-- Records supplied follows --

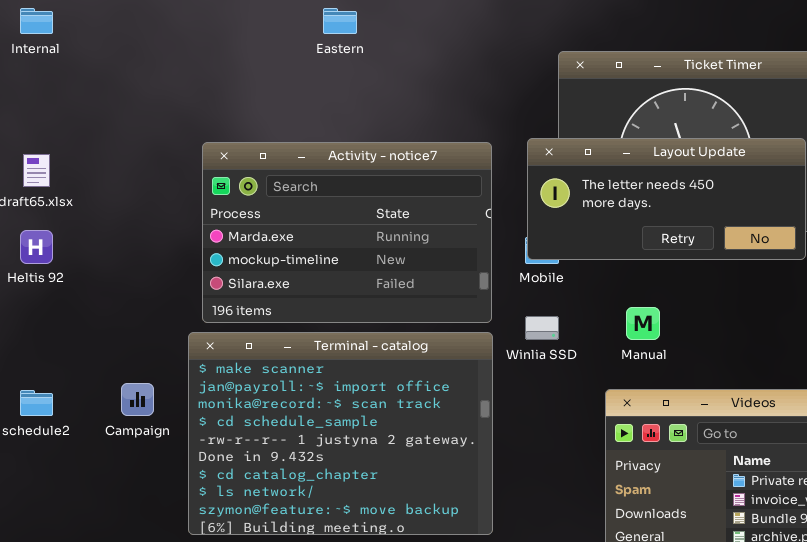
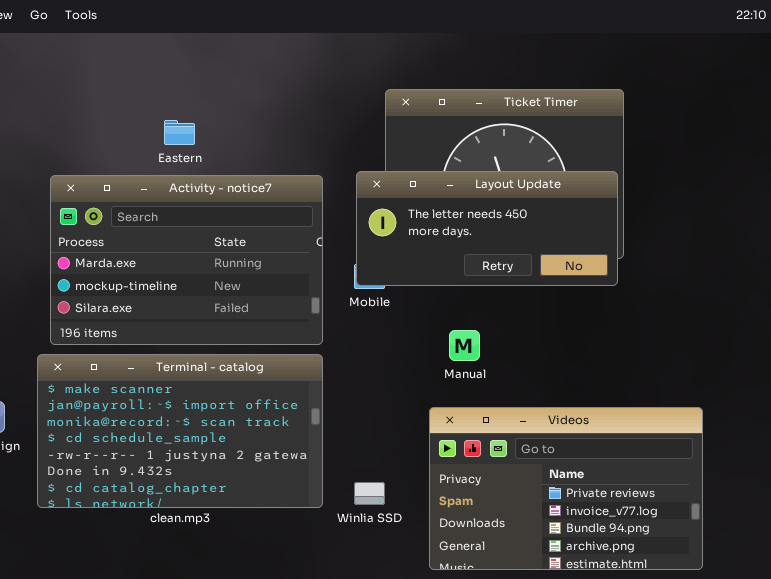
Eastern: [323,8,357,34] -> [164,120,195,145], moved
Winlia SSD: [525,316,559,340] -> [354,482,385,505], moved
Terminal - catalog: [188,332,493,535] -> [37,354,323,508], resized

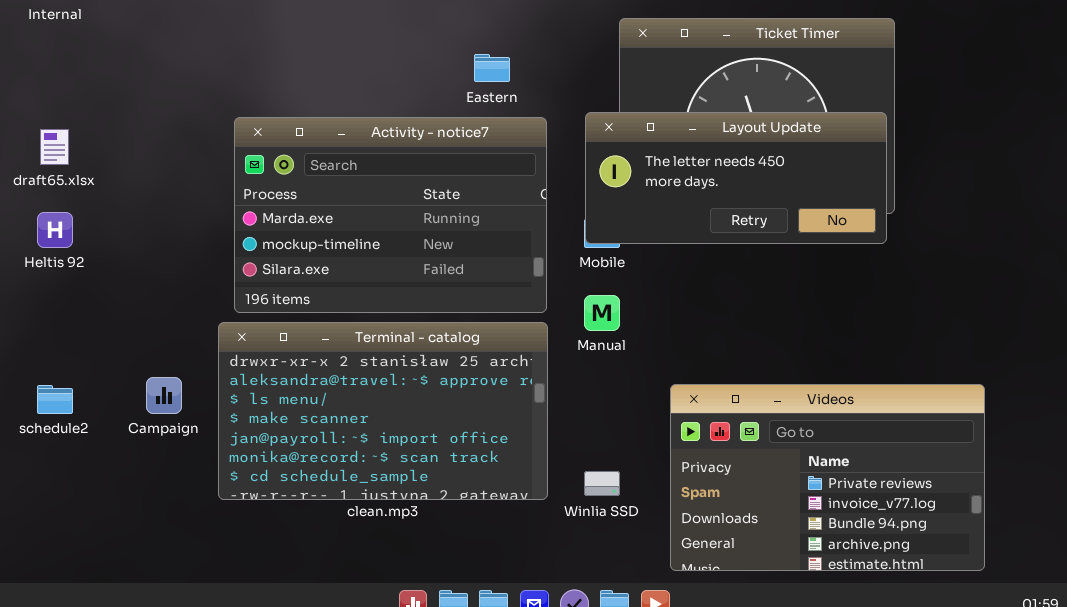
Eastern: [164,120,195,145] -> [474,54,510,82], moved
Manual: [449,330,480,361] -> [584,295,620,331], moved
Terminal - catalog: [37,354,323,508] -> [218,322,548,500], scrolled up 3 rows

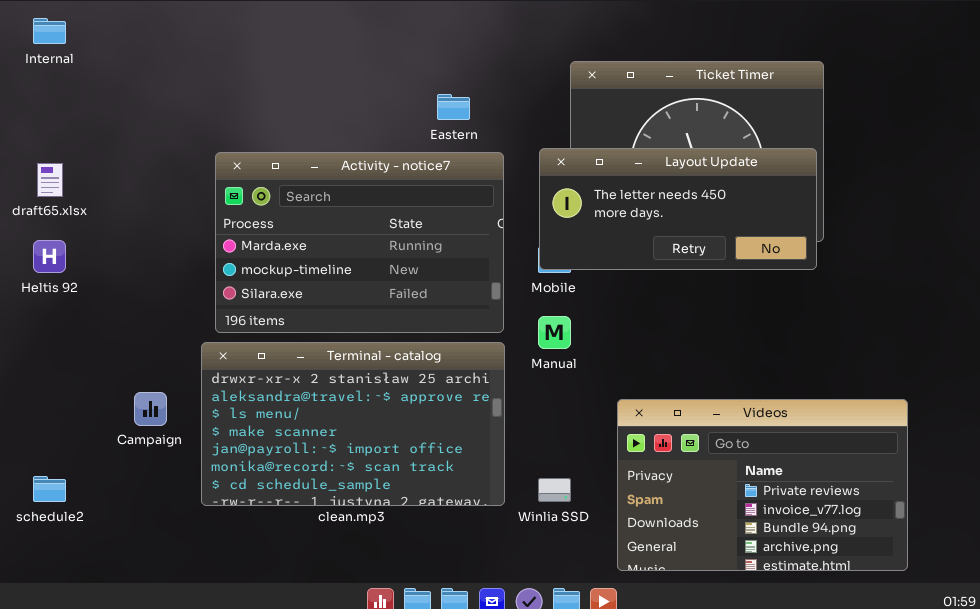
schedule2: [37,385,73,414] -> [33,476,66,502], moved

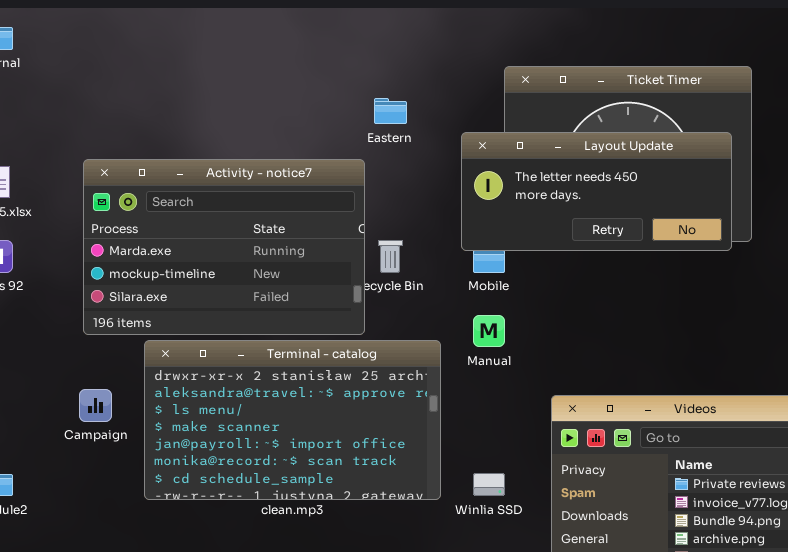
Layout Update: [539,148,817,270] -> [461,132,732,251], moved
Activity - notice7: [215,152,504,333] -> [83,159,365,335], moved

-- Records supplied concluded --
-- Records supplied follows --

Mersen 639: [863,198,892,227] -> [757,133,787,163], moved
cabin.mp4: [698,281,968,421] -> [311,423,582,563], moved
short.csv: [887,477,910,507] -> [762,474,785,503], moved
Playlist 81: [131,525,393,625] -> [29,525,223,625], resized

-- Records supplied concluded --
-- Records supplied follows --

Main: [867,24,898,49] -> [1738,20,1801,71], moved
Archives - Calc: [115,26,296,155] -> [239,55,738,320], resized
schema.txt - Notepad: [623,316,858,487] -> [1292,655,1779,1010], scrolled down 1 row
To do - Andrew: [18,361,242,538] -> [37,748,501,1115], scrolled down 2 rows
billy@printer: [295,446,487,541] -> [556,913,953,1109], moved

-- Records supplied concluded --

Goal of the exercise: Beginning with the line that has "Mersen 639: [863,198,892,227]" and ending with the line that has "Playlist 81: [131,525,393,625]", set down the lines above exactly and include no others.

Result:
Mersen 639: [863,198,892,227] -> [757,133,787,163], moved
cabin.mp4: [698,281,968,421] -> [311,423,582,563], moved
short.csv: [887,477,910,507] -> [762,474,785,503], moved
Playlist 81: [131,525,393,625] -> [29,525,223,625], resized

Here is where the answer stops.